When you reach the line containing "brown star: 6 -> 2" in the data below, begin returning lines exactly as written, and stop once the line containing "orange star: 2 -> 0" has been returned.

Records for this task: Begin

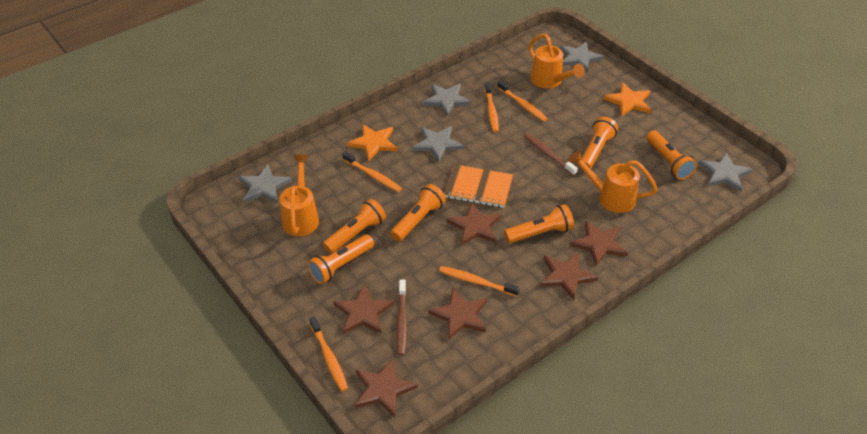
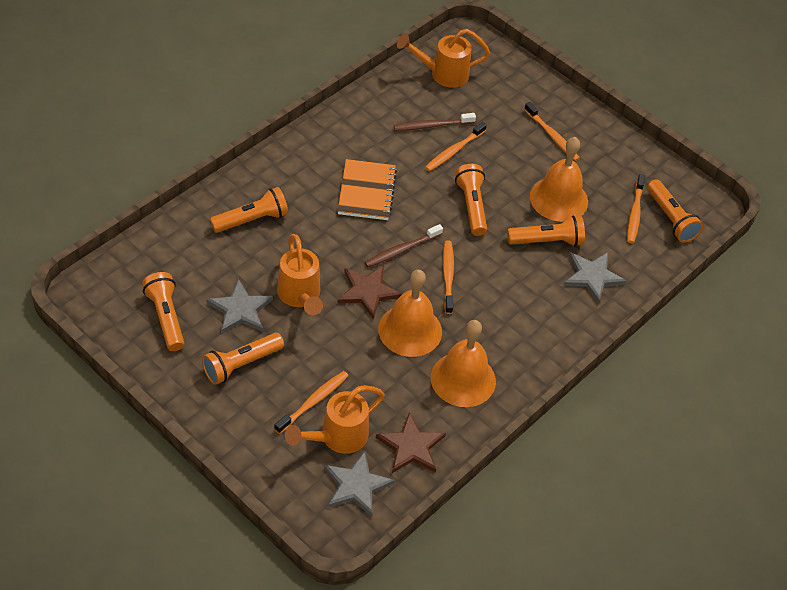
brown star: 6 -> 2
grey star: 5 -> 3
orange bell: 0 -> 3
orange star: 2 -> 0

Records for this task: End
Records for this task: Begin

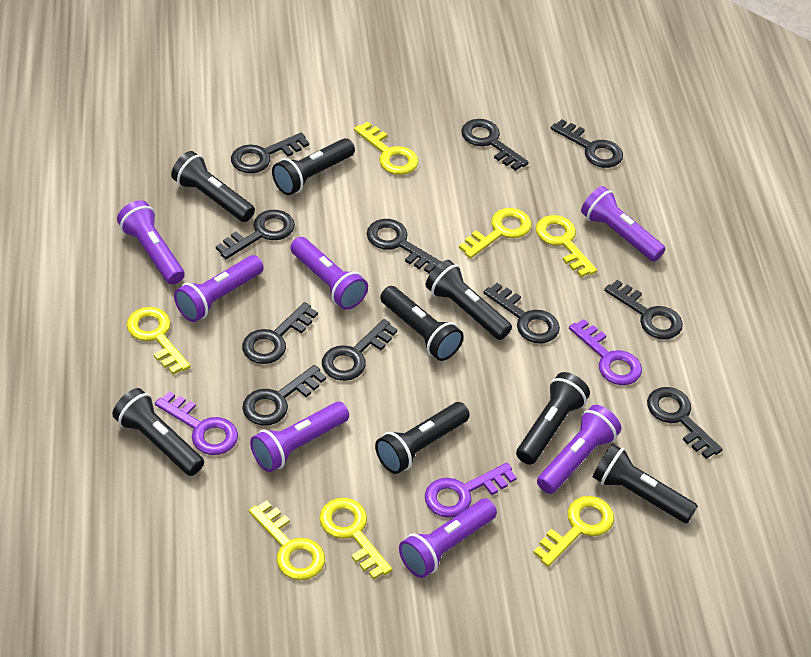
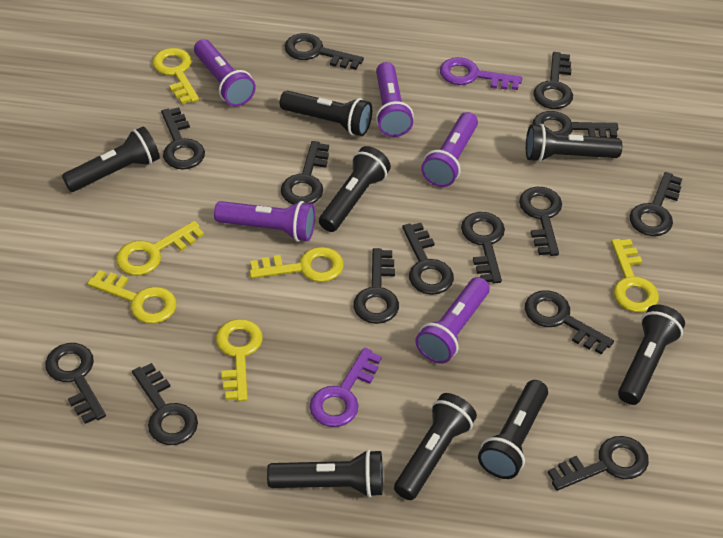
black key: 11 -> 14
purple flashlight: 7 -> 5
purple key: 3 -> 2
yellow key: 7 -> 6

Records for this task: End

> **Response area**
brown star: 6 -> 2
grey star: 5 -> 3
orange bell: 0 -> 3
orange star: 2 -> 0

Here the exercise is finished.